[Problem to solve] Your task is to show every line in the listing below that includes "tape".
==*==
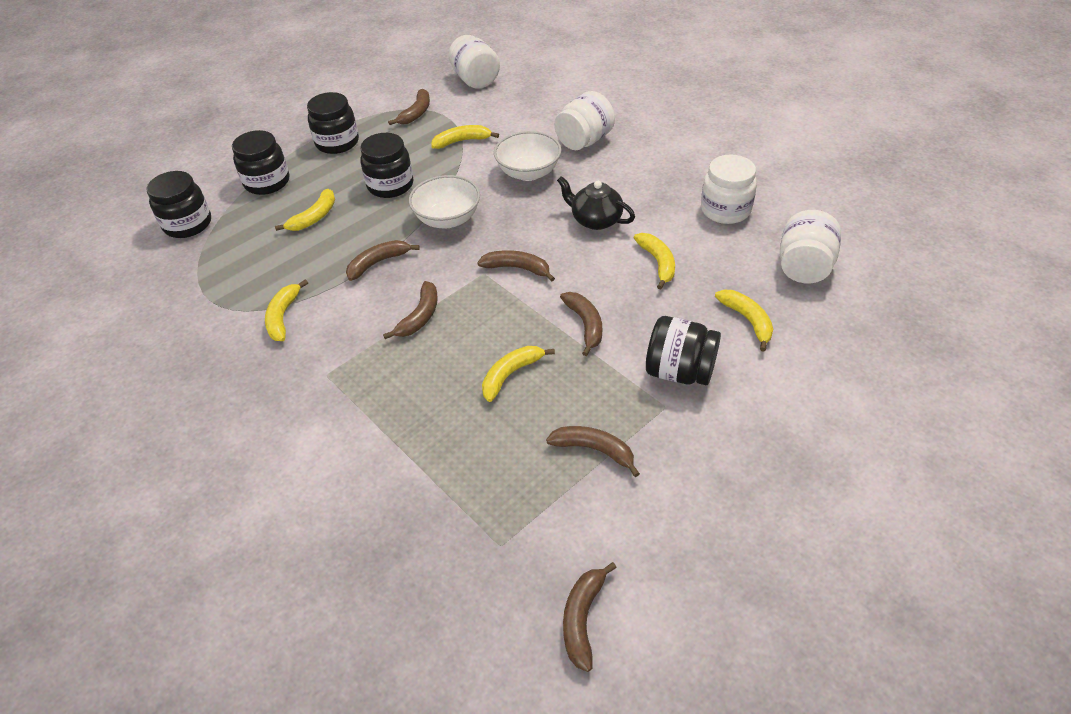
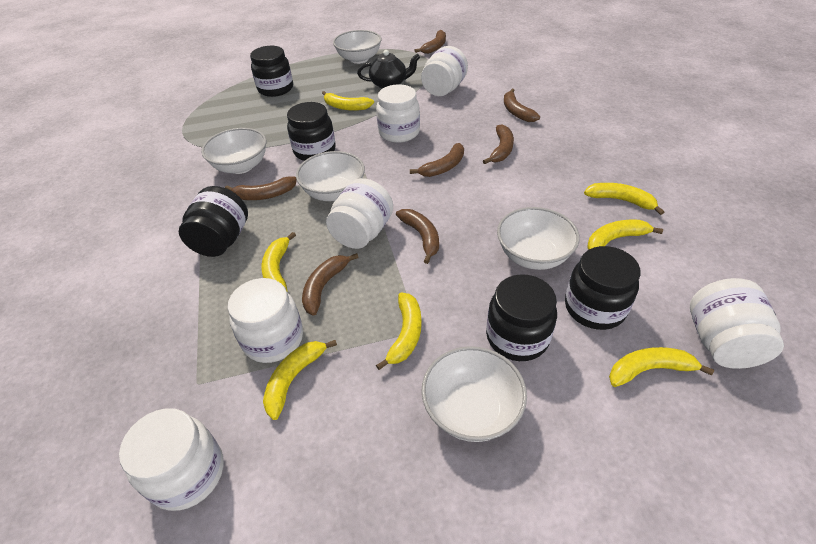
white bowl: 2 -> 5
white jar: 4 -> 6
yellow banana: 6 -> 7

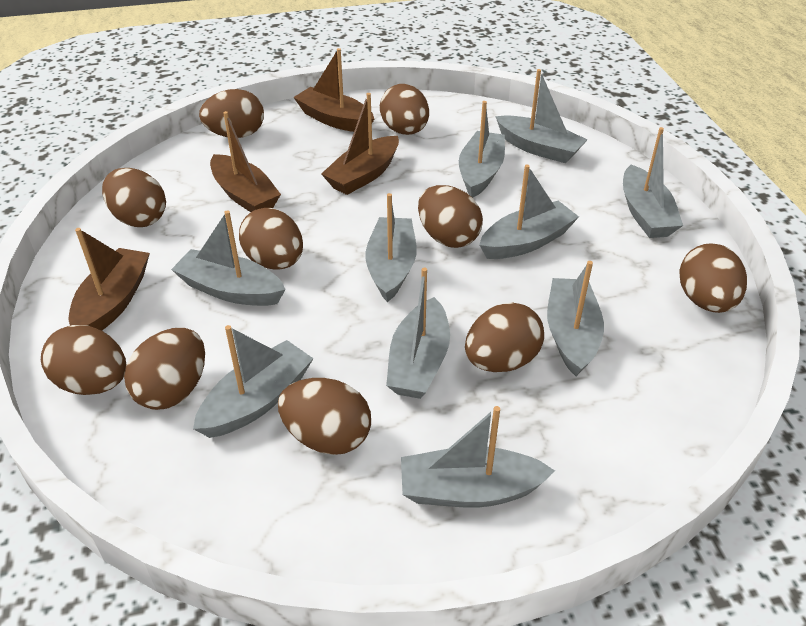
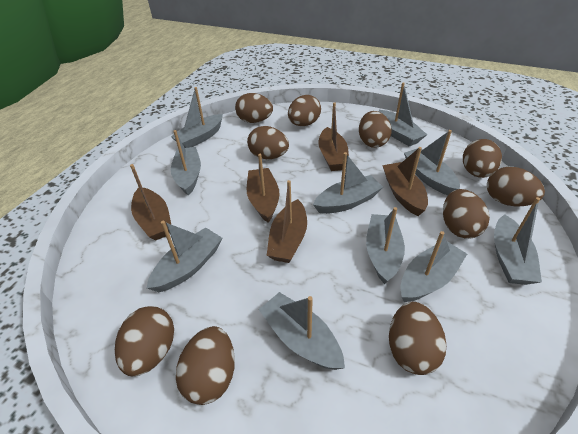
brown boat: 4 -> 5

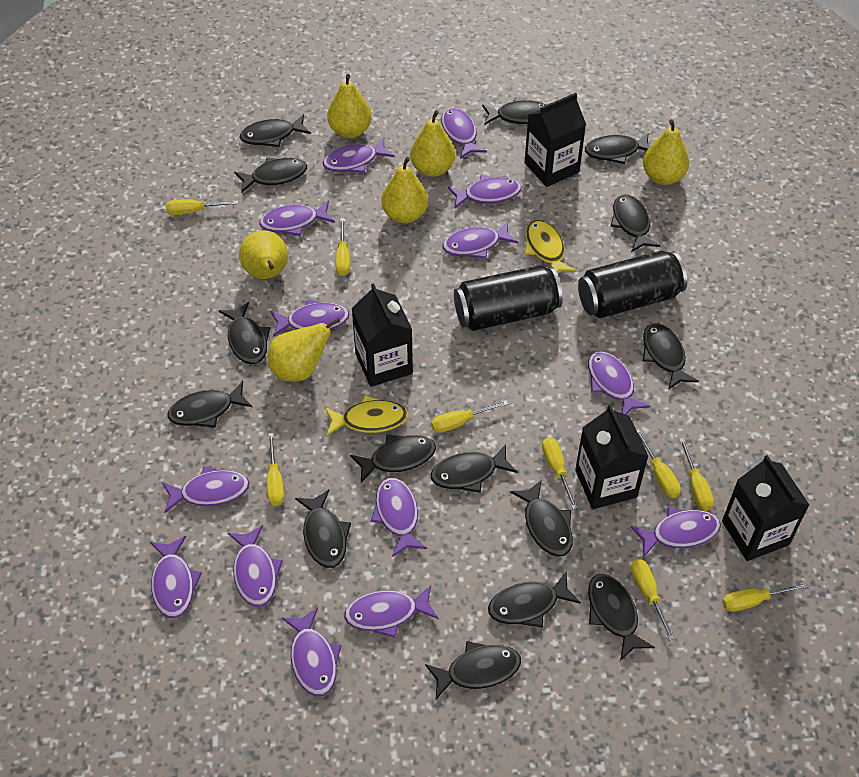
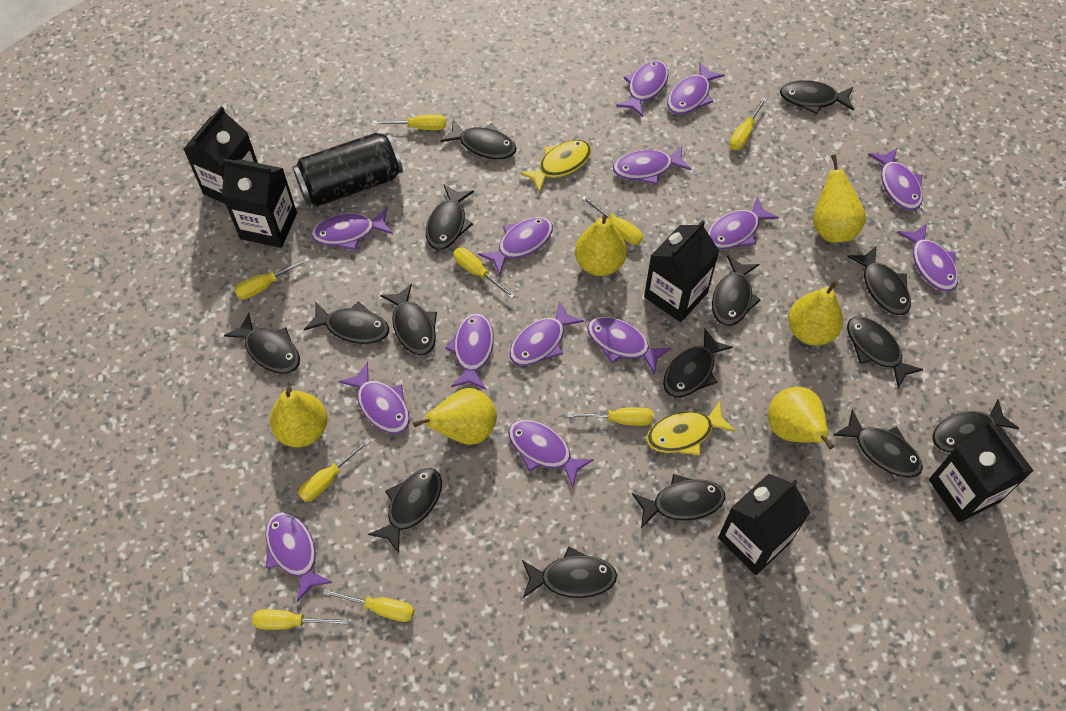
black can: 2 -> 1
black carton: 4 -> 5

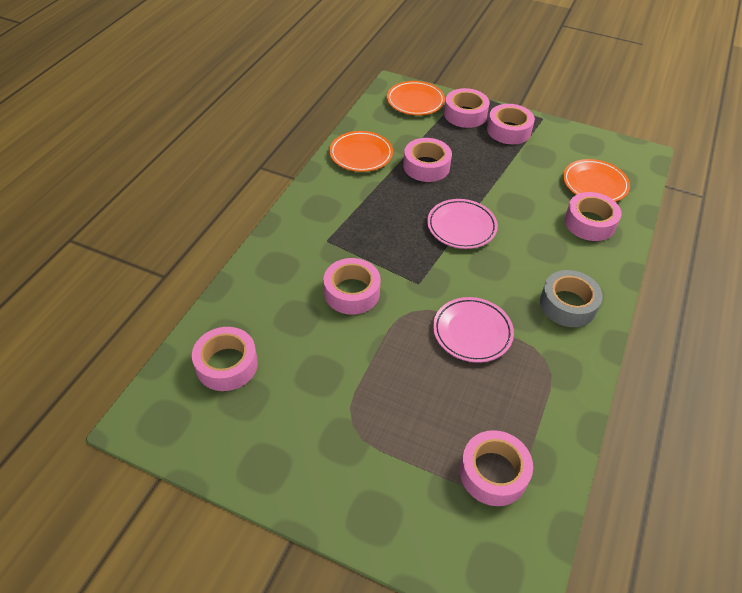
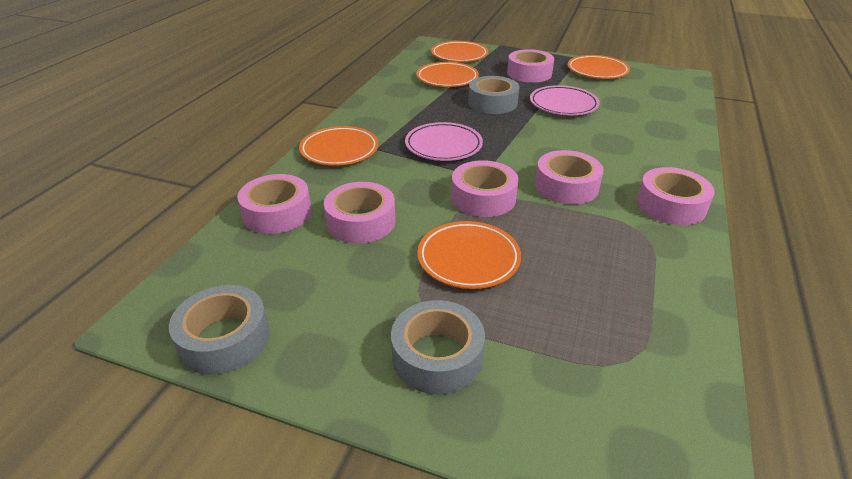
grey tape: 1 -> 3
orange plate: 3 -> 5
pink tape: 7 -> 6

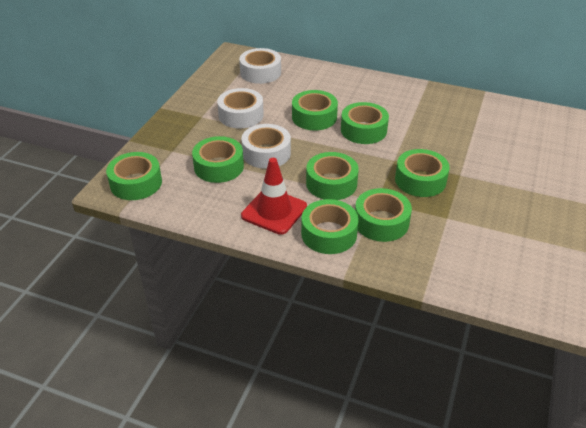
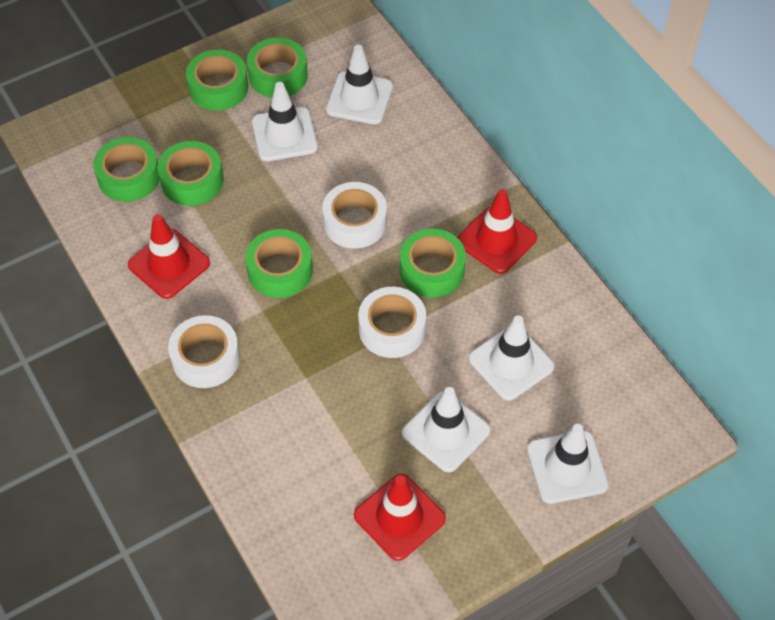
green tape: 8 -> 6
red traffic cone: 1 -> 3
white traffic cone: 0 -> 5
==*==
[Task solution]
grey tape: 1 -> 3
pink tape: 7 -> 6
green tape: 8 -> 6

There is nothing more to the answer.